__Problem requirements__:
Find "green diamond: (94, 46)" below and begin at its line; stop after the line with "brown triangle: (53, 149) -> (57, 317), moved". Output those lines exactly, without pictures.

__Data__:
▼▼▼

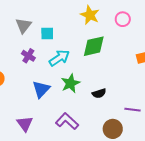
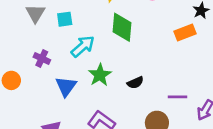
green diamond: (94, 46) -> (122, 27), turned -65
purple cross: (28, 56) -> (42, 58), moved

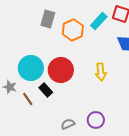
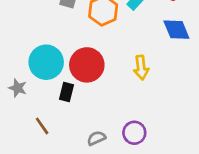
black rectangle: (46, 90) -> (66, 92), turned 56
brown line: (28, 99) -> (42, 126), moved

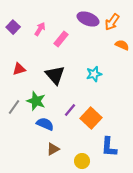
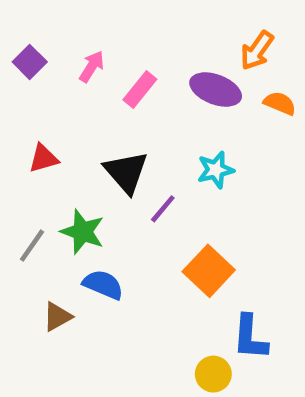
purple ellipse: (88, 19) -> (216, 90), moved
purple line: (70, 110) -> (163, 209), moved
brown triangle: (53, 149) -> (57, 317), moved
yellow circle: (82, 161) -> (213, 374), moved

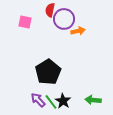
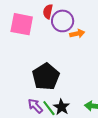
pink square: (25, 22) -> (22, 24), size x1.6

▲▲▲
▼▼▼

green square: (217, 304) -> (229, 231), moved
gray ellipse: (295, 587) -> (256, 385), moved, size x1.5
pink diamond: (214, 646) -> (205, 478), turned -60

▲▲▲
▼▼▼

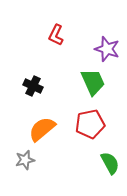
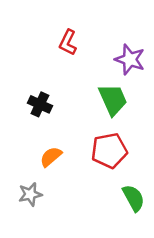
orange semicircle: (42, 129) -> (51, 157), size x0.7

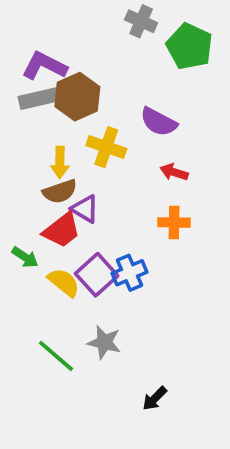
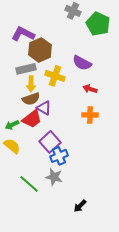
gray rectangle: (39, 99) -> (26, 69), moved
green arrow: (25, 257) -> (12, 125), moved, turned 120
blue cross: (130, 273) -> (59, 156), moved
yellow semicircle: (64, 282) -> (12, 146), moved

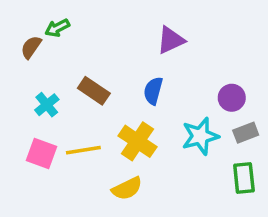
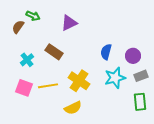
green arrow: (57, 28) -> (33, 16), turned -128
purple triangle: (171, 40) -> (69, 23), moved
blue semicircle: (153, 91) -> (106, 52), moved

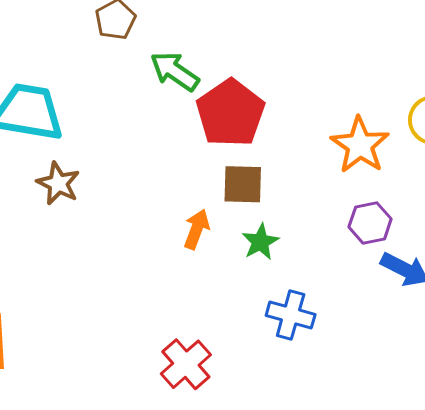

▲▲▲

__Response to this exercise__:
green diamond: (94, 46) -> (122, 27), turned -65
purple cross: (28, 56) -> (42, 58), moved

black rectangle: (46, 90) -> (66, 92), turned 56
brown line: (28, 99) -> (42, 126), moved

purple ellipse: (88, 19) -> (216, 90), moved
purple line: (70, 110) -> (163, 209), moved
brown triangle: (53, 149) -> (57, 317), moved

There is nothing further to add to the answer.